_EXERCISE AIM_: Go to the line in the entries below that holds "orange clock: 8 -> 10" and repeat exactly from there through the line that holds "white donut: 6 -> 7", inclusive.

+++

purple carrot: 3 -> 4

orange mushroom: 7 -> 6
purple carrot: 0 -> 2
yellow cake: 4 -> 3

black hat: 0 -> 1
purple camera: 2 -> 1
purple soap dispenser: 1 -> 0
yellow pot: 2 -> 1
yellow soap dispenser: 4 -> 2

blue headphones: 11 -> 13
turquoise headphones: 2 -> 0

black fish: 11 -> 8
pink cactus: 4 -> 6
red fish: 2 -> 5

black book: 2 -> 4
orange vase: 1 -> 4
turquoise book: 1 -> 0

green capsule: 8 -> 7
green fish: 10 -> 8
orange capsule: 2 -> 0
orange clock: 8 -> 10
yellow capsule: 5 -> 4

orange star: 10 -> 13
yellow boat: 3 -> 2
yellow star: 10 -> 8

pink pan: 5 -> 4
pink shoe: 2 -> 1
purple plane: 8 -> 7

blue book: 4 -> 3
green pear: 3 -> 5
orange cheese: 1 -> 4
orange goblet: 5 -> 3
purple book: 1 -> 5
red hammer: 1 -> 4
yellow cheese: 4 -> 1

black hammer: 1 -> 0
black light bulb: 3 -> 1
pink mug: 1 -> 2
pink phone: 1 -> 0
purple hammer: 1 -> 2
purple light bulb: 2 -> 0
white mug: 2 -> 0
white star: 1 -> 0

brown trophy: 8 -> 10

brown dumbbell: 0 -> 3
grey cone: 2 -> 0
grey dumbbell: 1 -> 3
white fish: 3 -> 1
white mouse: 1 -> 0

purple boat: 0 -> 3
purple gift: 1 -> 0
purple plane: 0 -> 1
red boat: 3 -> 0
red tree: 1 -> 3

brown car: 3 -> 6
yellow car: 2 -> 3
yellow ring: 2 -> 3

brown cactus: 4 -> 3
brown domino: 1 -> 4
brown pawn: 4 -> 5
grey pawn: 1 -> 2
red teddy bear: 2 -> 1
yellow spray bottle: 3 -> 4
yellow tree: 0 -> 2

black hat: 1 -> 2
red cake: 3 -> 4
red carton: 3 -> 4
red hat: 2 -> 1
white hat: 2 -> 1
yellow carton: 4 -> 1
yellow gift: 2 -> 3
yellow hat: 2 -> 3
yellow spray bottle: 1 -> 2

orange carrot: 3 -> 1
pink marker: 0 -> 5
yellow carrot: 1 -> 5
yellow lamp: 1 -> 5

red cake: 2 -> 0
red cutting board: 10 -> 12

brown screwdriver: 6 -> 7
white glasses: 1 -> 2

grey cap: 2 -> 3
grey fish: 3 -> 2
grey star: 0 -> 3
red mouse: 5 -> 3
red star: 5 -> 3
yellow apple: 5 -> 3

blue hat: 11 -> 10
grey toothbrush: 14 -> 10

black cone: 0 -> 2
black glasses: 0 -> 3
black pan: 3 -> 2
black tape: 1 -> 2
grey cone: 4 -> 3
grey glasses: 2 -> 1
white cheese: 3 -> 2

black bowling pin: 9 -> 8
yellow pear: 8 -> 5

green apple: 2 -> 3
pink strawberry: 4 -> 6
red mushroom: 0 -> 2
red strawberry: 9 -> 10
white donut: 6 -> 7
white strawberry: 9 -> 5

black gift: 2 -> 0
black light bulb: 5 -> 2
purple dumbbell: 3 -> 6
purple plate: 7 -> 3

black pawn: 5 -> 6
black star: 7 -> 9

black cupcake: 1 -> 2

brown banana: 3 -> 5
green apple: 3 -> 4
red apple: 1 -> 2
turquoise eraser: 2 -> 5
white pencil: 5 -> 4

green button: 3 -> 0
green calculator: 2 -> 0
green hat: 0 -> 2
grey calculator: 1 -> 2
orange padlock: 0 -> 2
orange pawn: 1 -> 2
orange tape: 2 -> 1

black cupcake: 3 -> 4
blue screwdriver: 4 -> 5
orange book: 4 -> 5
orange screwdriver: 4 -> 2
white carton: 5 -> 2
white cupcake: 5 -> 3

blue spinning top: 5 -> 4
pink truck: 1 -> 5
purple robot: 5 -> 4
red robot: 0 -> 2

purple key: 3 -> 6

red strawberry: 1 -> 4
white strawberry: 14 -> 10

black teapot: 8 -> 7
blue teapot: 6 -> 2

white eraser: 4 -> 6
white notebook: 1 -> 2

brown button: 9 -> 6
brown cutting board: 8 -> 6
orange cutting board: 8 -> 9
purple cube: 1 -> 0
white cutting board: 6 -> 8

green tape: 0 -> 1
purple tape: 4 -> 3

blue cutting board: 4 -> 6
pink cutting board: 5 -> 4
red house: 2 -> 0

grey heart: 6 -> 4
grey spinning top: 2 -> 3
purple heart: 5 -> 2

+++

_TASK OUTPUT_:
orange clock: 8 -> 10
yellow capsule: 5 -> 4

orange star: 10 -> 13
yellow boat: 3 -> 2
yellow star: 10 -> 8

pink pan: 5 -> 4
pink shoe: 2 -> 1
purple plane: 8 -> 7

blue book: 4 -> 3
green pear: 3 -> 5
orange cheese: 1 -> 4
orange goblet: 5 -> 3
purple book: 1 -> 5
red hammer: 1 -> 4
yellow cheese: 4 -> 1

black hammer: 1 -> 0
black light bulb: 3 -> 1
pink mug: 1 -> 2
pink phone: 1 -> 0
purple hammer: 1 -> 2
purple light bulb: 2 -> 0
white mug: 2 -> 0
white star: 1 -> 0

brown trophy: 8 -> 10

brown dumbbell: 0 -> 3
grey cone: 2 -> 0
grey dumbbell: 1 -> 3
white fish: 3 -> 1
white mouse: 1 -> 0

purple boat: 0 -> 3
purple gift: 1 -> 0
purple plane: 0 -> 1
red boat: 3 -> 0
red tree: 1 -> 3

brown car: 3 -> 6
yellow car: 2 -> 3
yellow ring: 2 -> 3

brown cactus: 4 -> 3
brown domino: 1 -> 4
brown pawn: 4 -> 5
grey pawn: 1 -> 2
red teddy bear: 2 -> 1
yellow spray bottle: 3 -> 4
yellow tree: 0 -> 2

black hat: 1 -> 2
red cake: 3 -> 4
red carton: 3 -> 4
red hat: 2 -> 1
white hat: 2 -> 1
yellow carton: 4 -> 1
yellow gift: 2 -> 3
yellow hat: 2 -> 3
yellow spray bottle: 1 -> 2

orange carrot: 3 -> 1
pink marker: 0 -> 5
yellow carrot: 1 -> 5
yellow lamp: 1 -> 5

red cake: 2 -> 0
red cutting board: 10 -> 12

brown screwdriver: 6 -> 7
white glasses: 1 -> 2

grey cap: 2 -> 3
grey fish: 3 -> 2
grey star: 0 -> 3
red mouse: 5 -> 3
red star: 5 -> 3
yellow apple: 5 -> 3

blue hat: 11 -> 10
grey toothbrush: 14 -> 10

black cone: 0 -> 2
black glasses: 0 -> 3
black pan: 3 -> 2
black tape: 1 -> 2
grey cone: 4 -> 3
grey glasses: 2 -> 1
white cheese: 3 -> 2

black bowling pin: 9 -> 8
yellow pear: 8 -> 5

green apple: 2 -> 3
pink strawberry: 4 -> 6
red mushroom: 0 -> 2
red strawberry: 9 -> 10
white donut: 6 -> 7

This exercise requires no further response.